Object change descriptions
◆ ◆ ◆ ◆ ◆ ◆ ◆
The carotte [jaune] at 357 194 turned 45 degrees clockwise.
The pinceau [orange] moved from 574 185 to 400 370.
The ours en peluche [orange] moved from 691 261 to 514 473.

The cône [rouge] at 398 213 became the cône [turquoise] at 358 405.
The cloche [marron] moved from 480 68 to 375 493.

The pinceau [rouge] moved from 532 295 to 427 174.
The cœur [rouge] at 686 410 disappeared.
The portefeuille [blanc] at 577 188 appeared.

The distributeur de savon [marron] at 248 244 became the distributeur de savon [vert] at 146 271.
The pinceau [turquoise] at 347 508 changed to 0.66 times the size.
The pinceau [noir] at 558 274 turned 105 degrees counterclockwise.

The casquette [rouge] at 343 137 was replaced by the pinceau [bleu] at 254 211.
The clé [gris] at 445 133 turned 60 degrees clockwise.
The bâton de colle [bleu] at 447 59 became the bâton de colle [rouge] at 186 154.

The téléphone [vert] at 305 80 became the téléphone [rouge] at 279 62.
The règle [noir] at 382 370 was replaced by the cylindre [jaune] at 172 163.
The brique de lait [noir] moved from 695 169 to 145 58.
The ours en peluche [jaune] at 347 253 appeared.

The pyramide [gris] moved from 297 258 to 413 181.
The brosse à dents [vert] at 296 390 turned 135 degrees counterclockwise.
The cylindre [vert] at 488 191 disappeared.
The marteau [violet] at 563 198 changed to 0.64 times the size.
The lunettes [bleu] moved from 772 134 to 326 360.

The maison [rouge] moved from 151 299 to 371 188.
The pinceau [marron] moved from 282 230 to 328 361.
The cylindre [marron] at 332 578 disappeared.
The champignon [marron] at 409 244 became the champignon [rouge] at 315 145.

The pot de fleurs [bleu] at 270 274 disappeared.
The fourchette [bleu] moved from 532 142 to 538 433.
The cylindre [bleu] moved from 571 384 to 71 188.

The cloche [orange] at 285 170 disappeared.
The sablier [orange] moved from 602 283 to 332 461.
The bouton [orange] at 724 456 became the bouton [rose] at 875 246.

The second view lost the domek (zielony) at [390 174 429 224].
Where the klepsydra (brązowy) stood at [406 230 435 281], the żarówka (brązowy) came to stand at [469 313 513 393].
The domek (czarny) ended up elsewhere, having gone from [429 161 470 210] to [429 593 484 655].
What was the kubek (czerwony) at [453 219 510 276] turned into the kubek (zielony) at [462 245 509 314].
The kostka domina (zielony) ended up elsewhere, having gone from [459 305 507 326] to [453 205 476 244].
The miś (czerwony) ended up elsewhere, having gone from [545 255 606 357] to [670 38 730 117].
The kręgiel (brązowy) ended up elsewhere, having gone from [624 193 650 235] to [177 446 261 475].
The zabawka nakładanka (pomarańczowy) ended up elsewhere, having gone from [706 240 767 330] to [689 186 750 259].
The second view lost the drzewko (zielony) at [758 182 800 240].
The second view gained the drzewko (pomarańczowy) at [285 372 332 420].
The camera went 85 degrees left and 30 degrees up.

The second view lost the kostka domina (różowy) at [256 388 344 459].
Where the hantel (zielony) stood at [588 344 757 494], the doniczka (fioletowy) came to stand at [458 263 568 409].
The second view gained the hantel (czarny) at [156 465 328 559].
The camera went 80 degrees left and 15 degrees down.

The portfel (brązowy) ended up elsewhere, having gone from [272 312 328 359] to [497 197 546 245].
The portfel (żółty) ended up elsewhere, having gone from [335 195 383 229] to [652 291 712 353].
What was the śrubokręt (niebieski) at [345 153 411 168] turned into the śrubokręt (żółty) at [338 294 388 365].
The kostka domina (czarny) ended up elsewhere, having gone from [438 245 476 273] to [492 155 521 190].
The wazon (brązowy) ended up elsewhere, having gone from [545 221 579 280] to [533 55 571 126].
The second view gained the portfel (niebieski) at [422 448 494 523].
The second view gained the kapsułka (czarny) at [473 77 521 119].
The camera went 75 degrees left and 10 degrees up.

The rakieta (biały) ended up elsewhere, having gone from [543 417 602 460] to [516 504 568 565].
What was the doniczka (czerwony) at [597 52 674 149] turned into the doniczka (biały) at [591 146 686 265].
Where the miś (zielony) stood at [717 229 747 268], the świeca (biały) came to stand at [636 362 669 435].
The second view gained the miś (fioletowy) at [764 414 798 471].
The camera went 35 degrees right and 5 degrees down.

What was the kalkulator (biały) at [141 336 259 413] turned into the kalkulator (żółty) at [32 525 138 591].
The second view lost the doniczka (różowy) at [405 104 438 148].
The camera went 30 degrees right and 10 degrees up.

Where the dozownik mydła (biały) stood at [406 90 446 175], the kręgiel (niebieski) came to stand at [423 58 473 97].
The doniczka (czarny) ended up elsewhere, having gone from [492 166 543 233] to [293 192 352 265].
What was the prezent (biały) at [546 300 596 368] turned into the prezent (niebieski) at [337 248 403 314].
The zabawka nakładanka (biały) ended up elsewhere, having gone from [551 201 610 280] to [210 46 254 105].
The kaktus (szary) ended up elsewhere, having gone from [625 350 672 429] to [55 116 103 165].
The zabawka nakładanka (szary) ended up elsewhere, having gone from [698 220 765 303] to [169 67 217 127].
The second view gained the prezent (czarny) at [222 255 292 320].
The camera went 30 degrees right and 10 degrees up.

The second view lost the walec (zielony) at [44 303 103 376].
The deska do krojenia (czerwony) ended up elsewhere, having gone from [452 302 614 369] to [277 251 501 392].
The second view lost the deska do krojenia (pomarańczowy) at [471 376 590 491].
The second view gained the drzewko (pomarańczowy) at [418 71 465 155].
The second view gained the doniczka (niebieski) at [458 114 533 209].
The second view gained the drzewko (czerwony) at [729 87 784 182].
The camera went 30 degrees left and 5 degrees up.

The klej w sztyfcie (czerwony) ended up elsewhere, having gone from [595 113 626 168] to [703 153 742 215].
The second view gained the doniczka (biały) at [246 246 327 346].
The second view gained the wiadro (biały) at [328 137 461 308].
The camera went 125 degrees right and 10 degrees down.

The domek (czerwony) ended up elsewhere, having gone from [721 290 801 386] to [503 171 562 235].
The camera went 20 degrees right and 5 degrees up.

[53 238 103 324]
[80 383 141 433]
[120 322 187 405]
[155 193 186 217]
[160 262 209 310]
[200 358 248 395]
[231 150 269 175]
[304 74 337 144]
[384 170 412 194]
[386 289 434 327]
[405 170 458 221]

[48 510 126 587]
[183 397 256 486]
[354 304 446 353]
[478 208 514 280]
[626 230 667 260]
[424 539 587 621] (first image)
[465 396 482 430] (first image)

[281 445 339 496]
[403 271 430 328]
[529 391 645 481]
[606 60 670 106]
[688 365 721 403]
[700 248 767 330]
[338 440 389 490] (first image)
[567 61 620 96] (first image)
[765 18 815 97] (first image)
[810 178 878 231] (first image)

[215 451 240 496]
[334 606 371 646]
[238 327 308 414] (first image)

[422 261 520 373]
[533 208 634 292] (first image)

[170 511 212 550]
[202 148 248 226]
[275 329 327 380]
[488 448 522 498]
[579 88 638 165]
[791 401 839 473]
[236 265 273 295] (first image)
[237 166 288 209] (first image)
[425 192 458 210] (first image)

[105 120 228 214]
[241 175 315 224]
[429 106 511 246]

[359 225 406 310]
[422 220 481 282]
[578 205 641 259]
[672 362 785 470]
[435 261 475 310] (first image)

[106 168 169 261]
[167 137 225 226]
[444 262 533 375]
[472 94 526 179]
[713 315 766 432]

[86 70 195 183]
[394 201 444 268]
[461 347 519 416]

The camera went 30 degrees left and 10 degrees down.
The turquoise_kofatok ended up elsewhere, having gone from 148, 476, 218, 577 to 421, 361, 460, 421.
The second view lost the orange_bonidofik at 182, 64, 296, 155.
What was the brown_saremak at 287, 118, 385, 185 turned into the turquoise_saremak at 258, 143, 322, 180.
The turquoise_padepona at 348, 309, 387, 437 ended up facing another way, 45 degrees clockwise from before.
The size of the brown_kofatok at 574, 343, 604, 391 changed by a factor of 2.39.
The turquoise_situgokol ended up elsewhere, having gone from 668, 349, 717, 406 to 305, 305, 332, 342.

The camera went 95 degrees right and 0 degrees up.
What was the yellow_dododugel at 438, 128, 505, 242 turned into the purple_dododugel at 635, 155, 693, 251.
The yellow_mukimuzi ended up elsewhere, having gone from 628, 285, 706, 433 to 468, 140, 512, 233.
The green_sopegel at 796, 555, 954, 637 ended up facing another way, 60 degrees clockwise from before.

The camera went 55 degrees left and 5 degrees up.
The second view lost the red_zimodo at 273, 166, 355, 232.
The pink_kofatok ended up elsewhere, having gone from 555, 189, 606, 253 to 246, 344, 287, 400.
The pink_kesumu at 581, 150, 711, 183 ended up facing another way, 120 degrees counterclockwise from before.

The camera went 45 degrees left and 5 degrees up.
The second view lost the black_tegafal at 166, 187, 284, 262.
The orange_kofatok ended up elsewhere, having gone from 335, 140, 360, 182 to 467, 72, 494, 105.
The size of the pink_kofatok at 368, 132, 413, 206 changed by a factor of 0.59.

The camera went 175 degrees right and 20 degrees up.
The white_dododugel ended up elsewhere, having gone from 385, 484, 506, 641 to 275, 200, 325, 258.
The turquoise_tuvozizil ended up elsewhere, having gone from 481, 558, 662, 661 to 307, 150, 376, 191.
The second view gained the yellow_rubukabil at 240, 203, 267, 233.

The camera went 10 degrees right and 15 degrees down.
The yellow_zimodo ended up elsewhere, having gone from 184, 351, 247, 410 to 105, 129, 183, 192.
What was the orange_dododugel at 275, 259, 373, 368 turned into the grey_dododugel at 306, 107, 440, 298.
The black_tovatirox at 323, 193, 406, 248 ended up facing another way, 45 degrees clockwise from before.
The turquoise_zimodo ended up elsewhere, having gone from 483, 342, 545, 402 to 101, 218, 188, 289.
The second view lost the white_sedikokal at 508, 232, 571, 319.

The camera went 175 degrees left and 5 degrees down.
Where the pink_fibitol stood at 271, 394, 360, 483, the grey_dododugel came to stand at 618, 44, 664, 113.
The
◆ ◆ ◆ ◆ ◆ ◆ ◆
WORK ORDER >> Quote the records above exactly, from the first line through the line containing "The pinceau [orange]", and nothing more.

RESULT >>
The carotte [jaune] at 357 194 turned 45 degrees clockwise.
The pinceau [orange] moved from 574 185 to 400 370.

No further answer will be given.